§ Exercise brief:
Look below for the line with "black brick A1:B1"; begin the copy there and stop after the line with "cyan brick H5:H7", keeping the text exact and the pictures out.

-- Opening Marker --

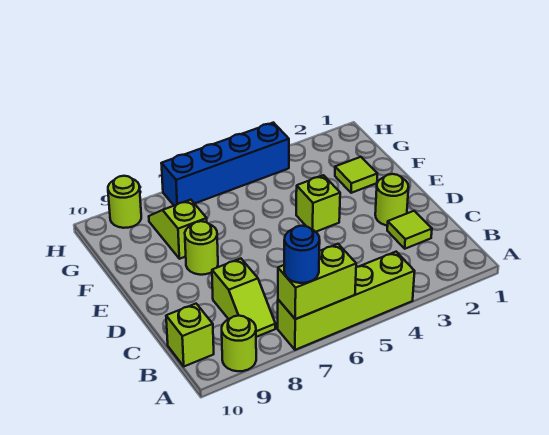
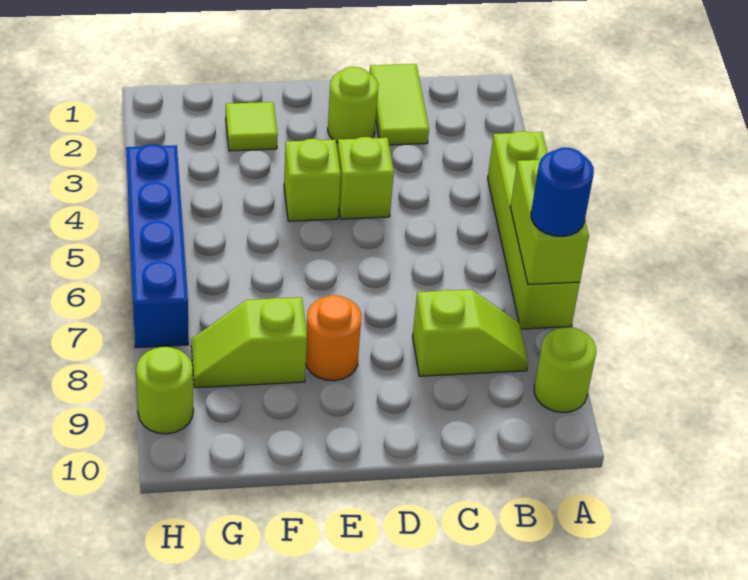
lime brick B10 level 1 -> lime brick D4 level 1
lime tile C2 level 1 -> lime tile C1:C2 level 1
lime round brick E8 level 1 -> orange round brick E8 level 1

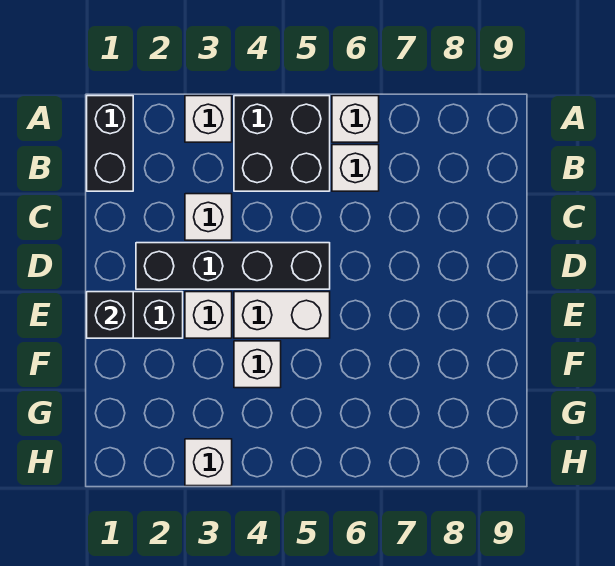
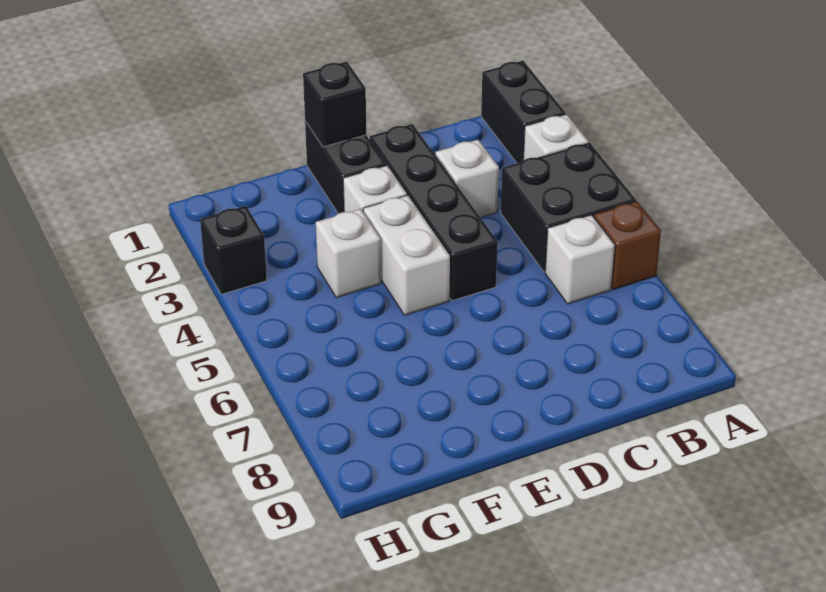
black brick A1:B1 level 1 -> black brick A1:A2 level 1
white brick A6 level 1 -> brown brick A6 level 1
white brick H3 level 1 -> black brick H3 level 1

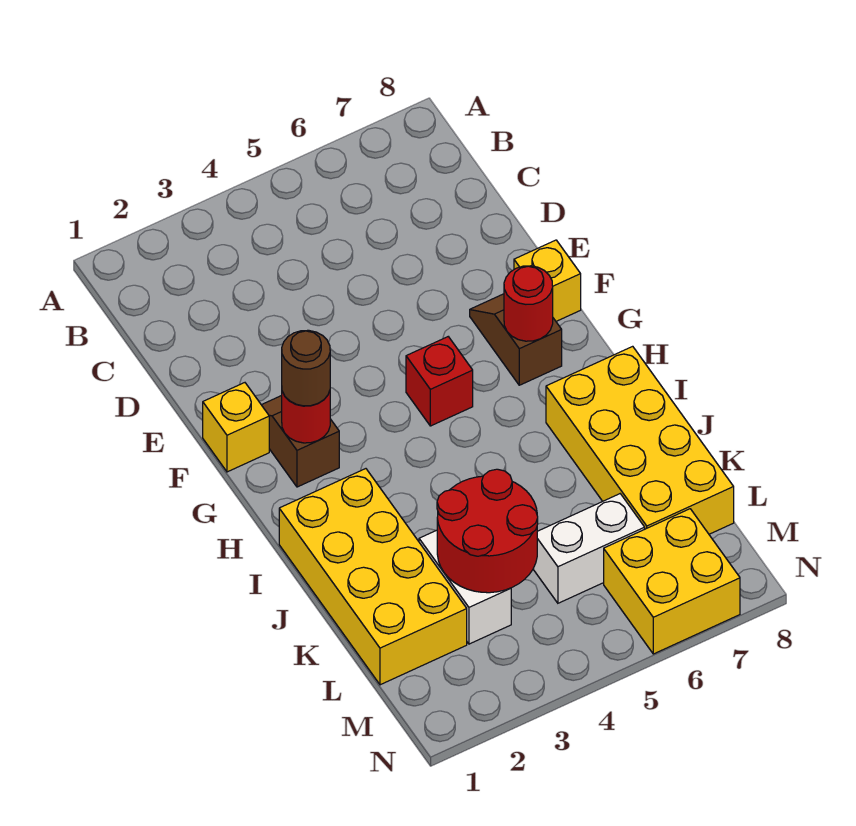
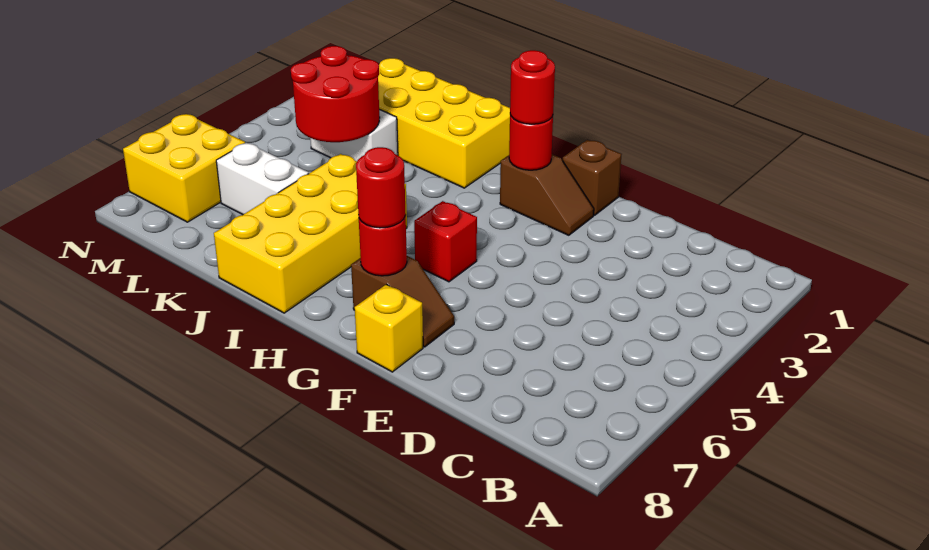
yellow brick F1 level 1 -> brown brick F1 level 1
brown round brick G2 level 3 -> red round brick G2 level 3
none -> red round brick G7 level 3
yellow brick I7:L8 level 1 -> yellow brick I5:J8 level 1
white brick L5:L6 level 1 -> white brick K6:L6 level 1

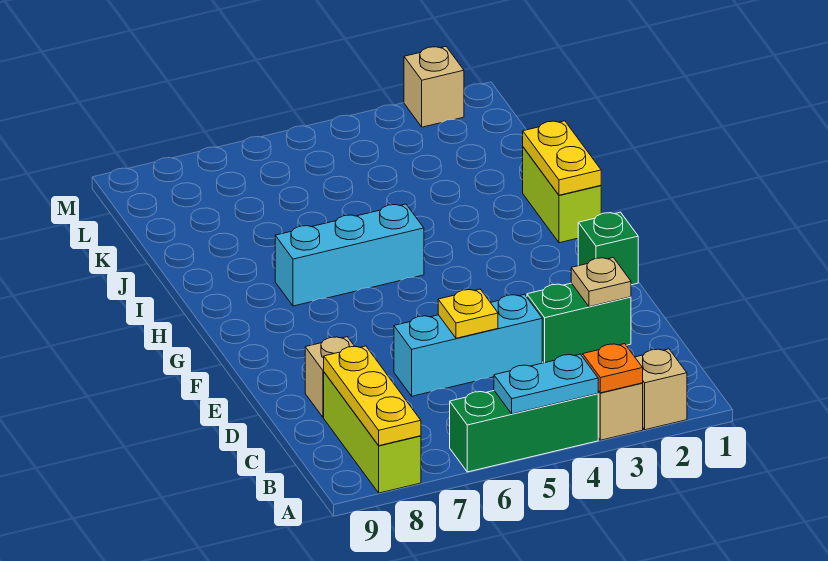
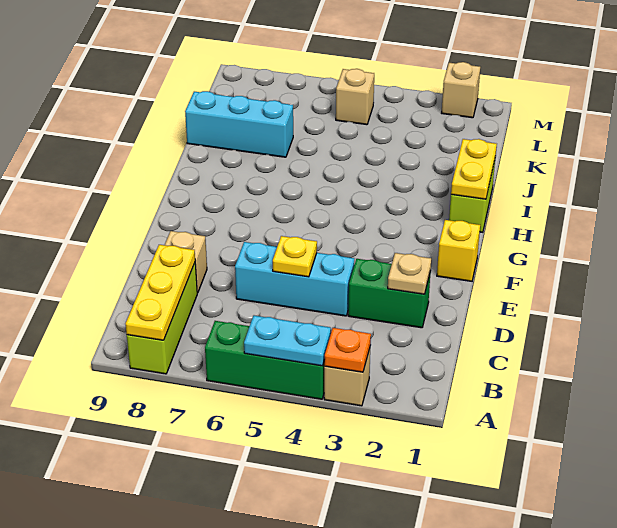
tan brick A2 level 1 -> tan brick L5 level 1
green brick F1 level 1 -> yellow brick F1 level 1
cyan brick H5:H7 level 1 -> cyan brick J7:J9 level 1

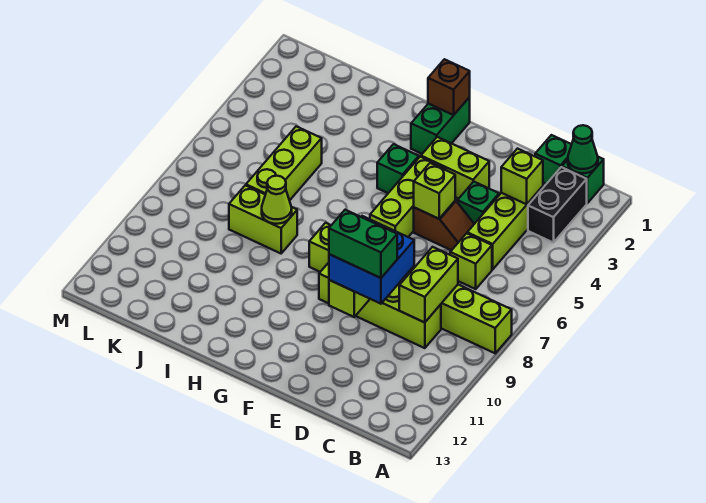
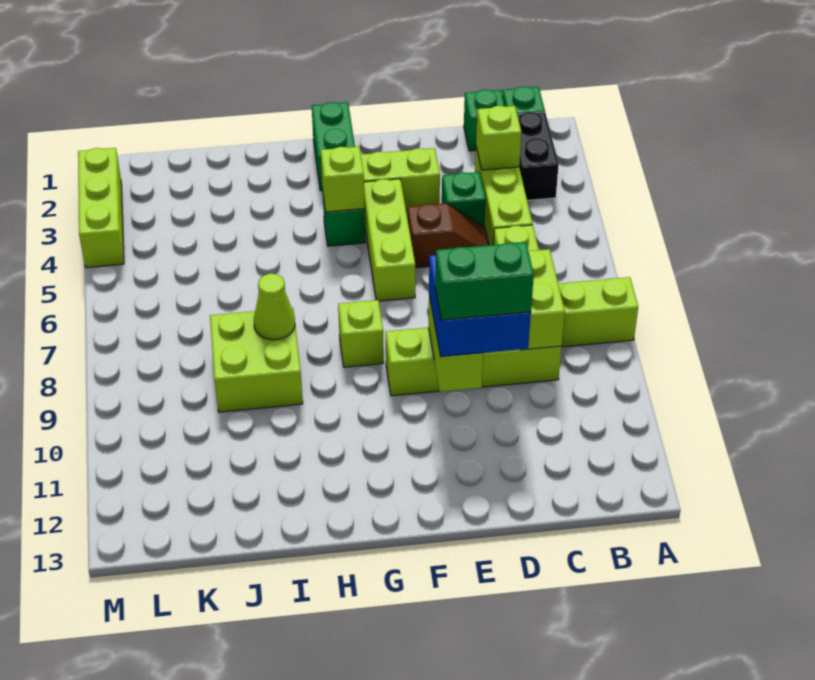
green cone B1 level 2 -> none
lime brick E5 level 2 -> lime brick G4 level 2
brown brick G1 level 2 -> none
lime brick I8:J8 level 1 -> lime brick I8:J9 level 1
lime brick J5:J7 level 1 -> lime brick M2:M4 level 1

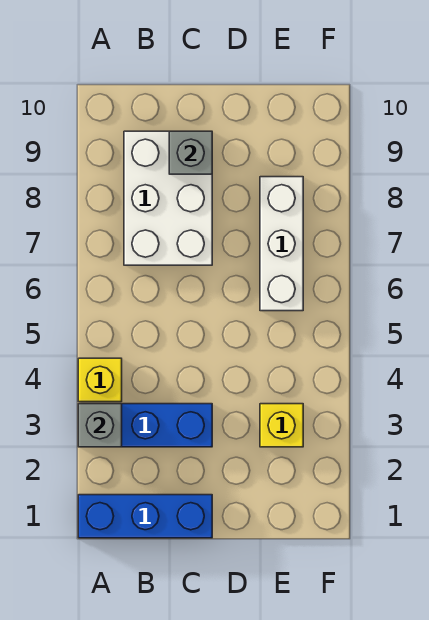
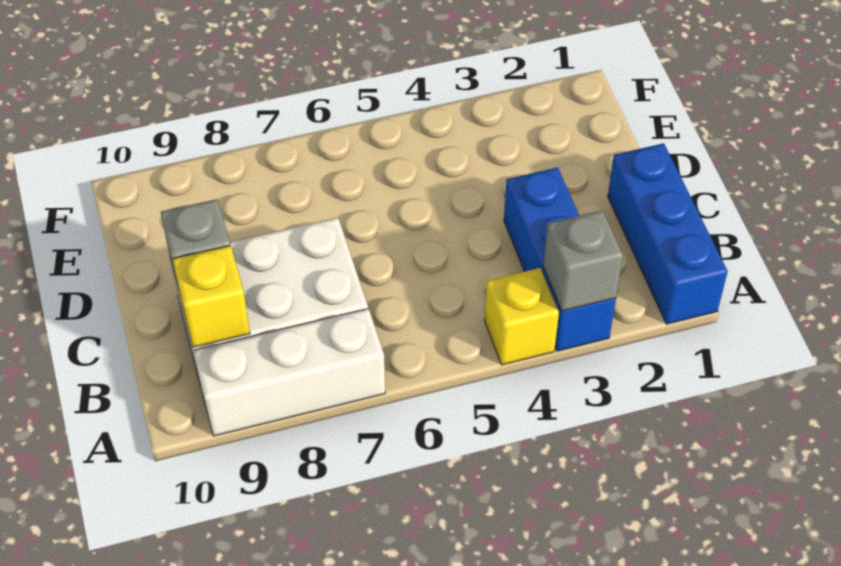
yellow brick E3 level 1 -> yellow brick B9 level 2
white brick E6:E8 level 1 -> white brick A7:A9 level 1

-- Closing Marker --

§ Worked solution:
black brick A1:B1 level 1 -> black brick A1:A2 level 1
white brick A6 level 1 -> brown brick A6 level 1
white brick H3 level 1 -> black brick H3 level 1

yellow brick F1 level 1 -> brown brick F1 level 1
brown round brick G2 level 3 -> red round brick G2 level 3
none -> red round brick G7 level 3
yellow brick I7:L8 level 1 -> yellow brick I5:J8 level 1
white brick L5:L6 level 1 -> white brick K6:L6 level 1

tan brick A2 level 1 -> tan brick L5 level 1
green brick F1 level 1 -> yellow brick F1 level 1
cyan brick H5:H7 level 1 -> cyan brick J7:J9 level 1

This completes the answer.